[Collection entries]
---*---
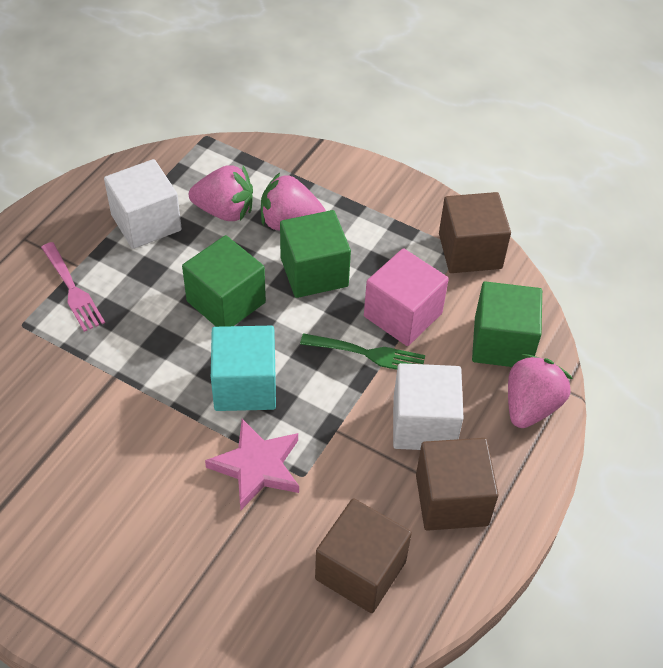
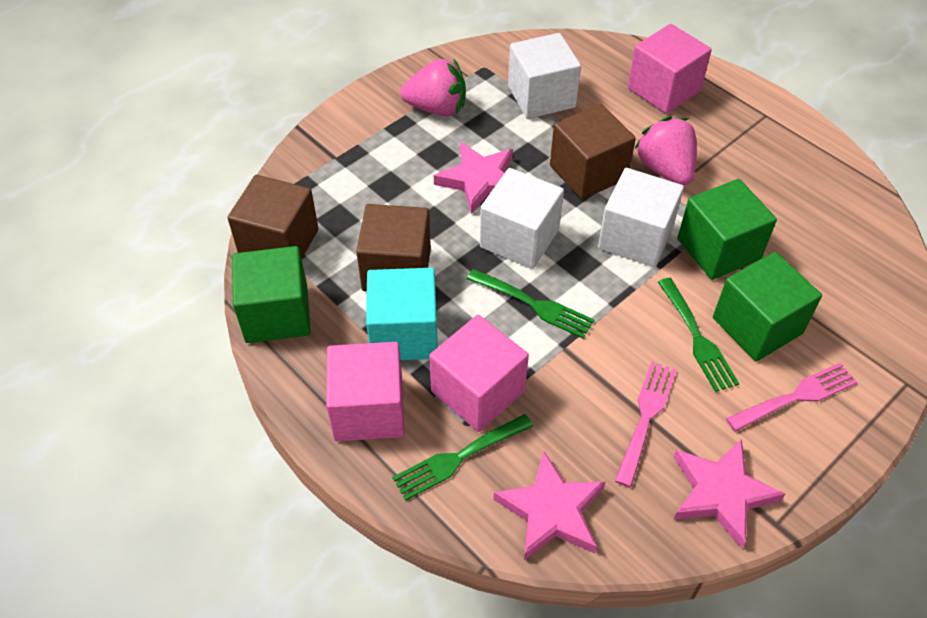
green fork: 1 -> 3
pink cube: 1 -> 3
pink fork: 1 -> 2
pink star: 1 -> 3
pink strawberry: 3 -> 2
white cube: 2 -> 3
---*---
→ TASK ITEM:
Reproduce the lines above exactly, image-free.

→ WRITTEN RESPONSE:
green fork: 1 -> 3
pink cube: 1 -> 3
pink fork: 1 -> 2
pink star: 1 -> 3
pink strawberry: 3 -> 2
white cube: 2 -> 3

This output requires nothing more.